(Version comparison data)
====================

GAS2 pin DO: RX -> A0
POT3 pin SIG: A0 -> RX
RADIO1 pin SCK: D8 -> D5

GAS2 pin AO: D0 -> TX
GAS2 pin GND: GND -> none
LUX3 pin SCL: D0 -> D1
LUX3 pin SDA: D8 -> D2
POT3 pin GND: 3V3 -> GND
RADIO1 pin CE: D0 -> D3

====================

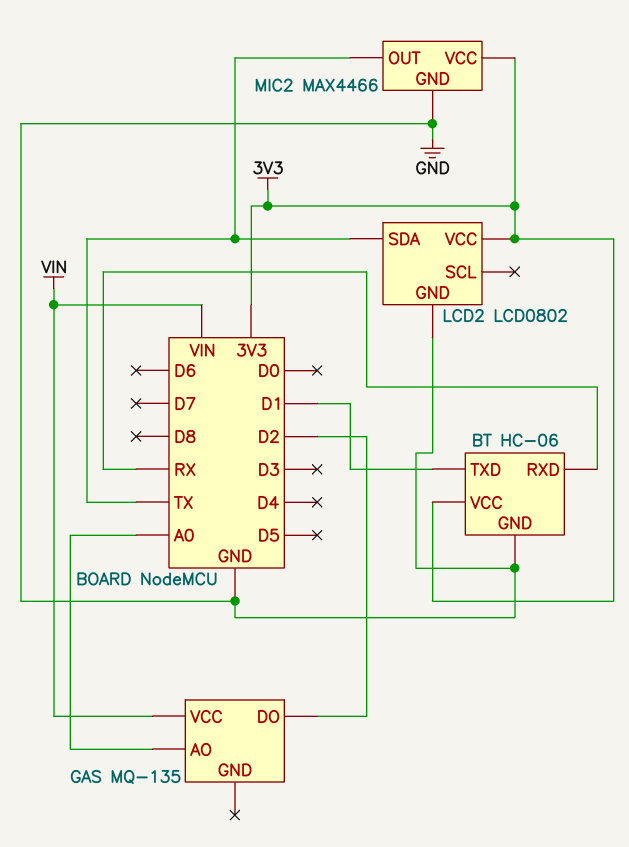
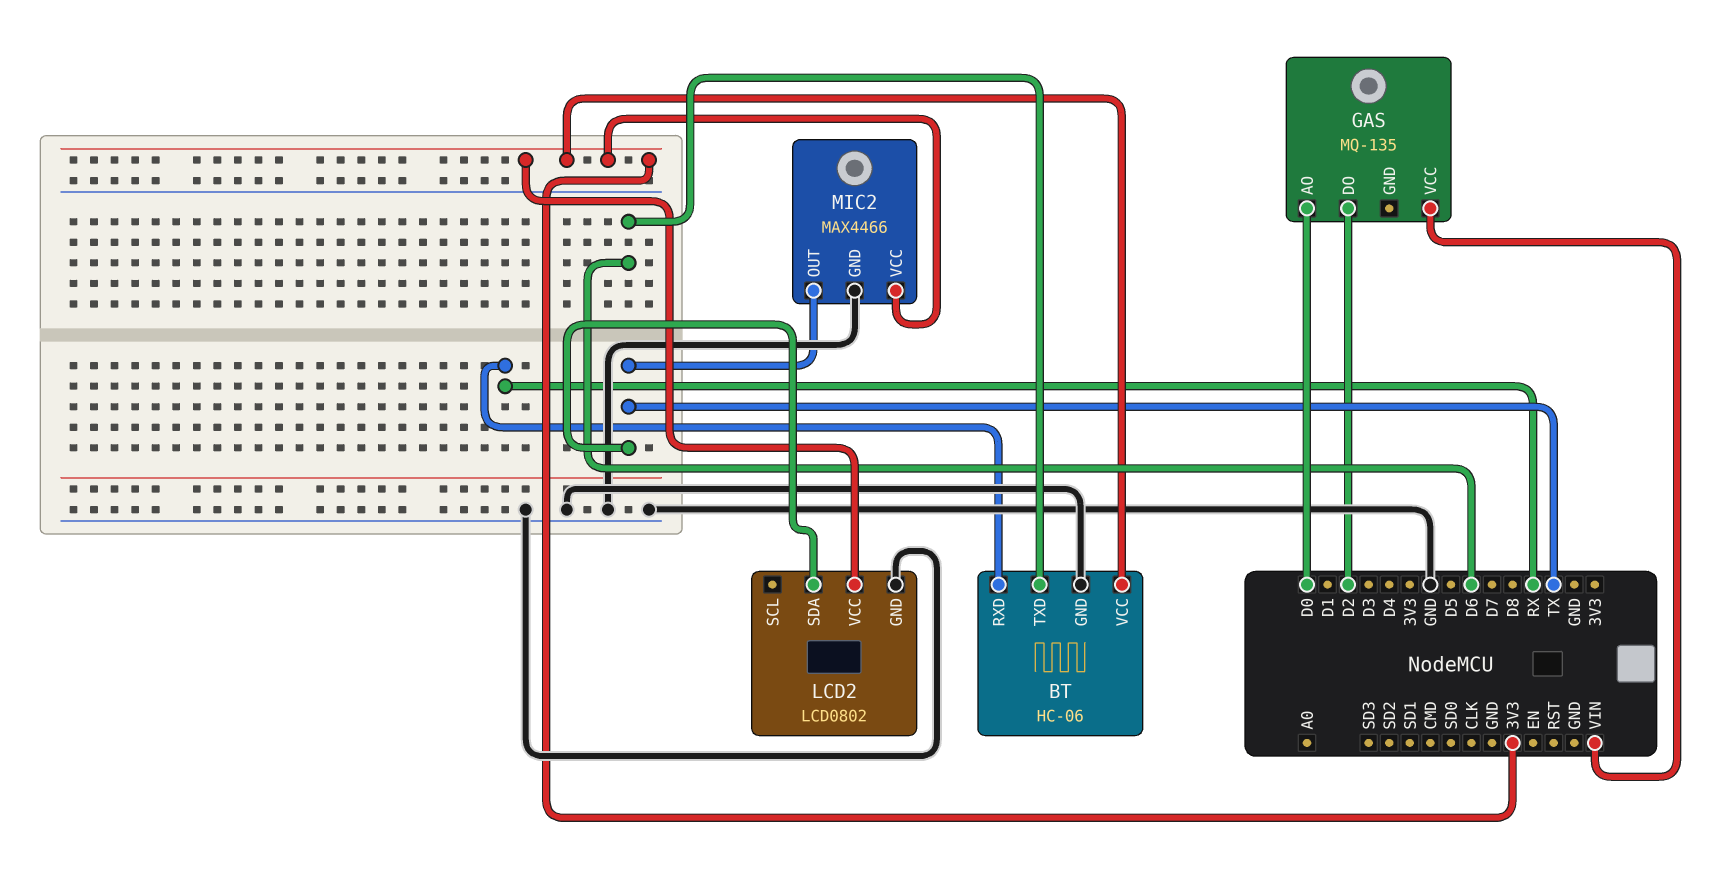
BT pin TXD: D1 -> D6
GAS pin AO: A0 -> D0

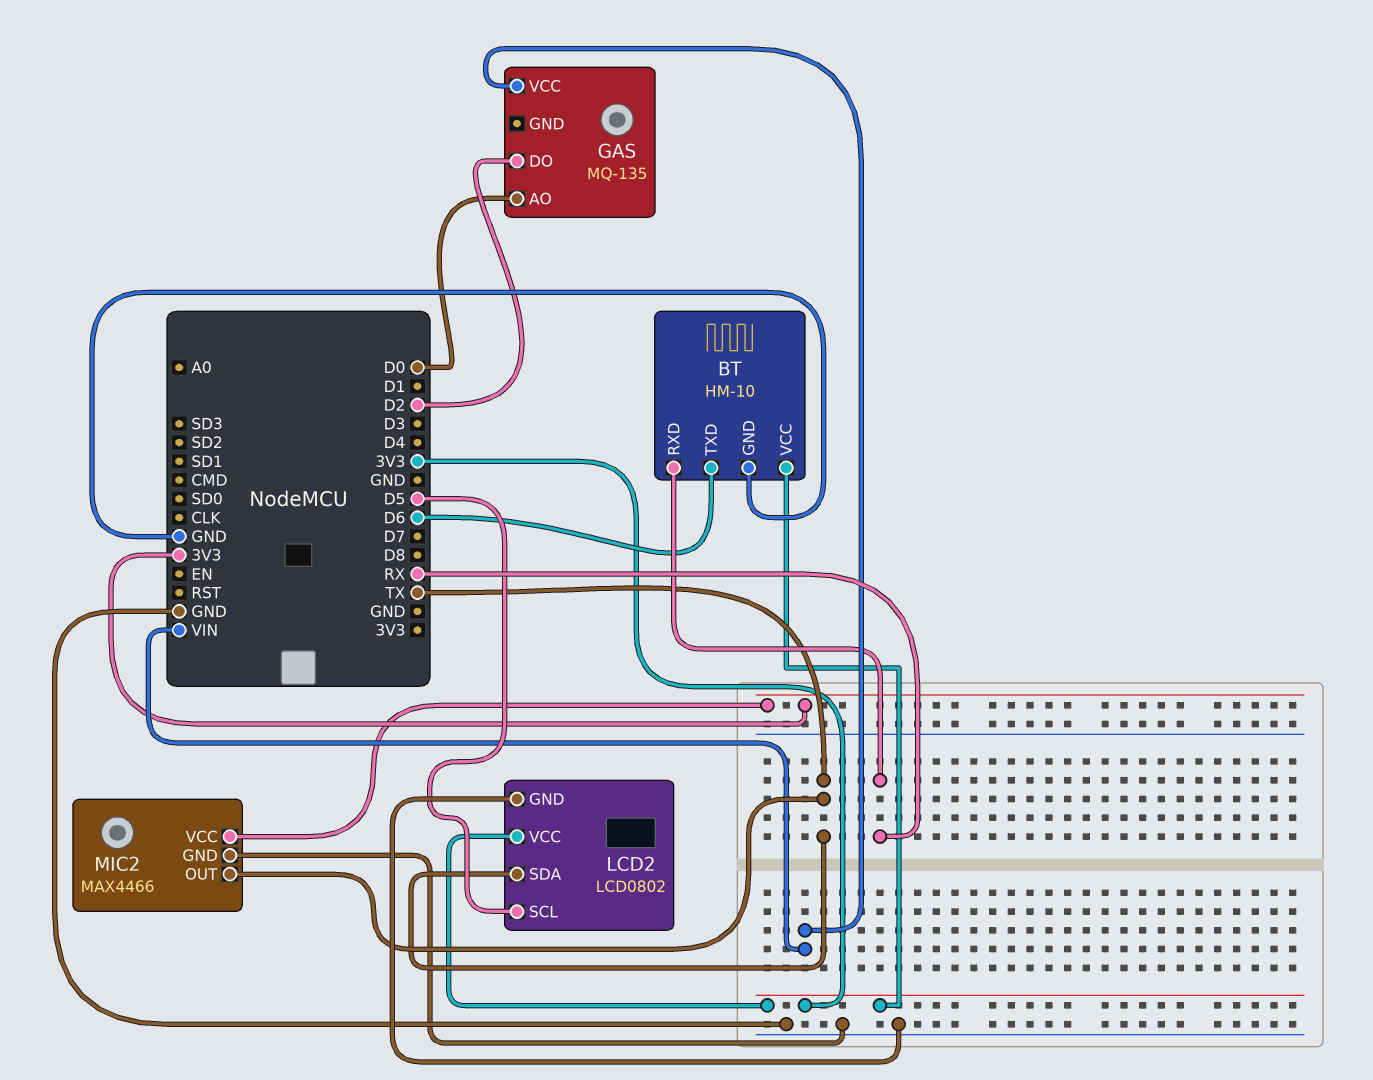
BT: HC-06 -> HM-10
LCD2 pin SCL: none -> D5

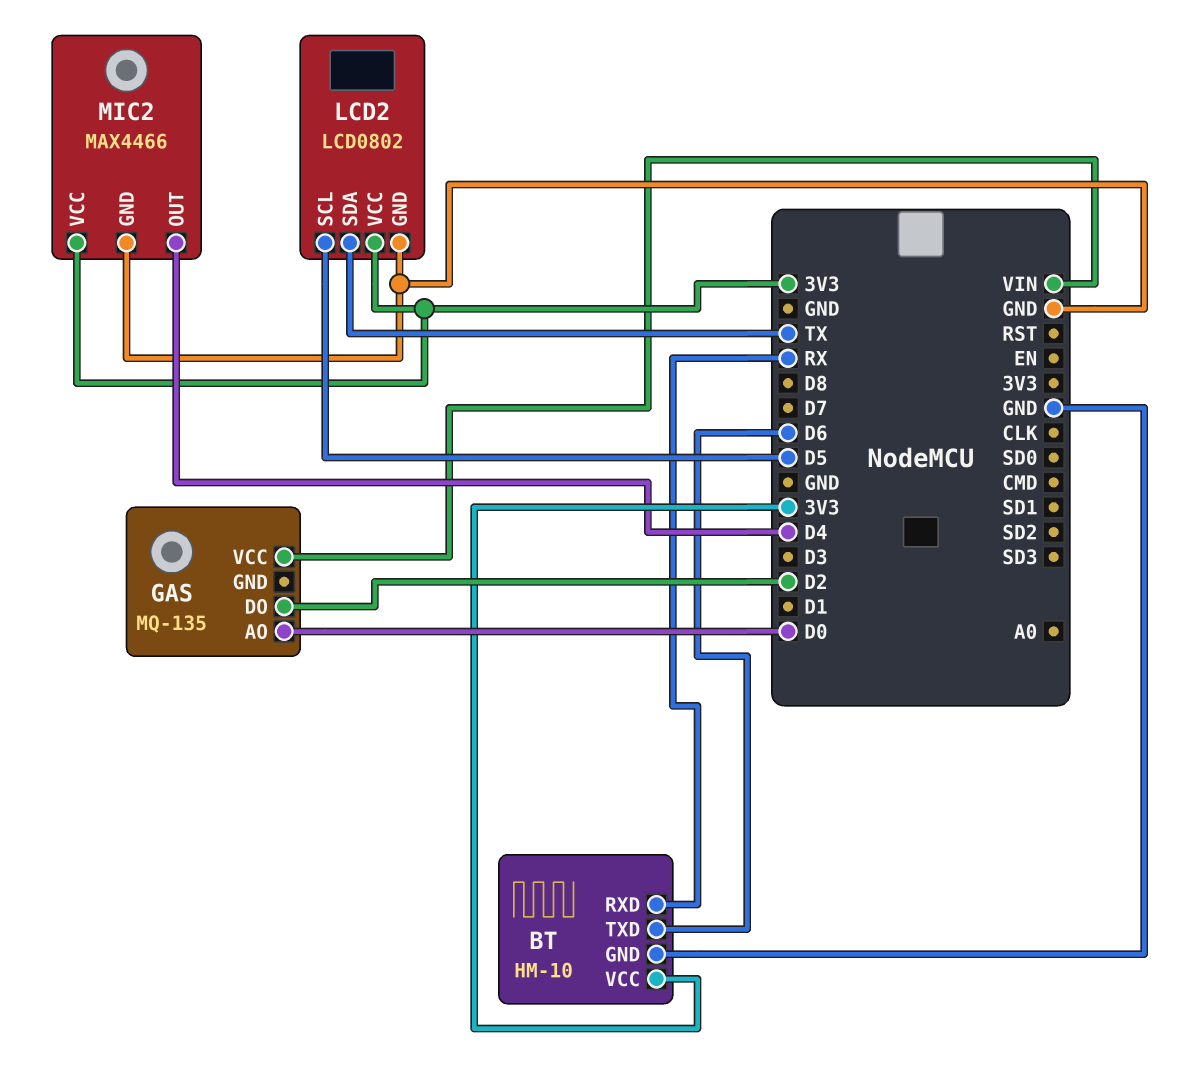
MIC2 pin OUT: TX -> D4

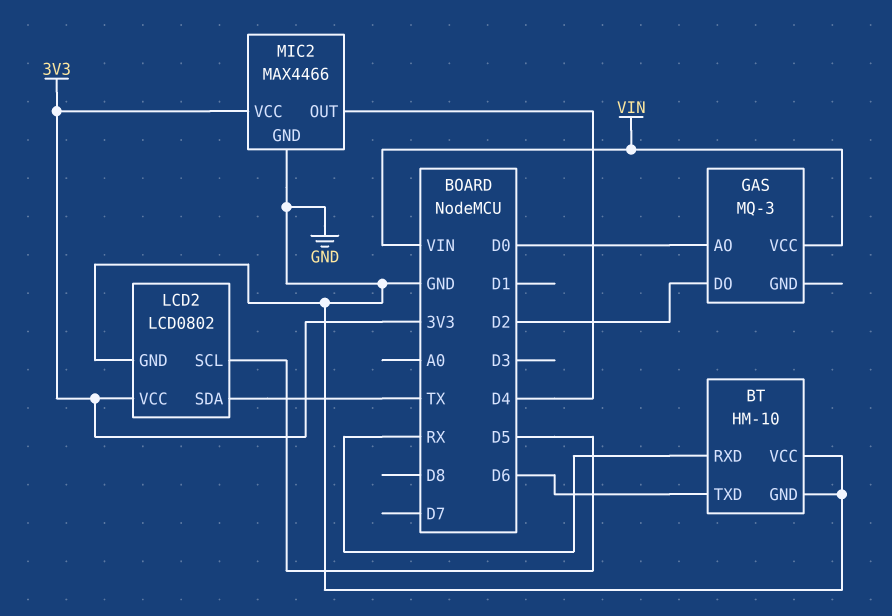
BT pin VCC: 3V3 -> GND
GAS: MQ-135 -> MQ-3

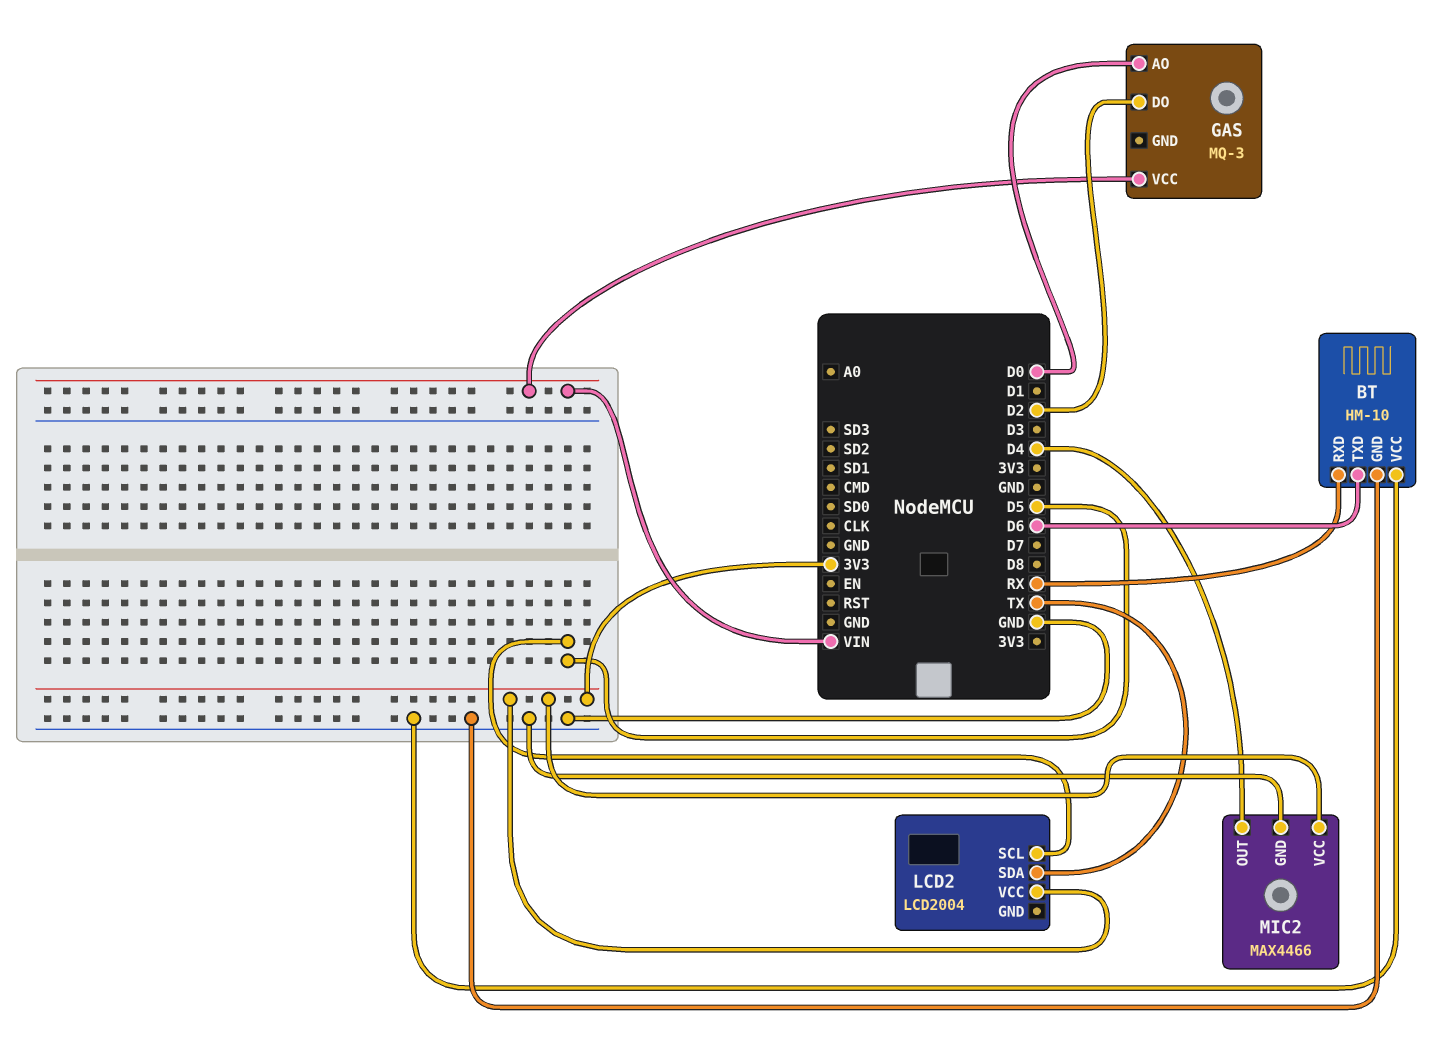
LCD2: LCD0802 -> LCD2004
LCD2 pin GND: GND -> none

====================

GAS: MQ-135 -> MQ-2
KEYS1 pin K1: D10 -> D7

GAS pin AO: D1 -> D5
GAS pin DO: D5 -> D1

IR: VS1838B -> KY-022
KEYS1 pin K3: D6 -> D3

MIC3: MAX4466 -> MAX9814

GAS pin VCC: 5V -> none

====================

WORK ITEM
Exactly the lines above from the one that contains "LCD2 pin SCL: none -> D5" down to the one that contains "LCD2 pin GND: GND -> none" are to be output, both ends kept and pictures omitted.

RESPONSE TO THIS EXERCISE
LCD2 pin SCL: none -> D5

MIC2 pin OUT: TX -> D4

BT pin VCC: 3V3 -> GND
GAS: MQ-135 -> MQ-3

LCD2: LCD0802 -> LCD2004
LCD2 pin GND: GND -> none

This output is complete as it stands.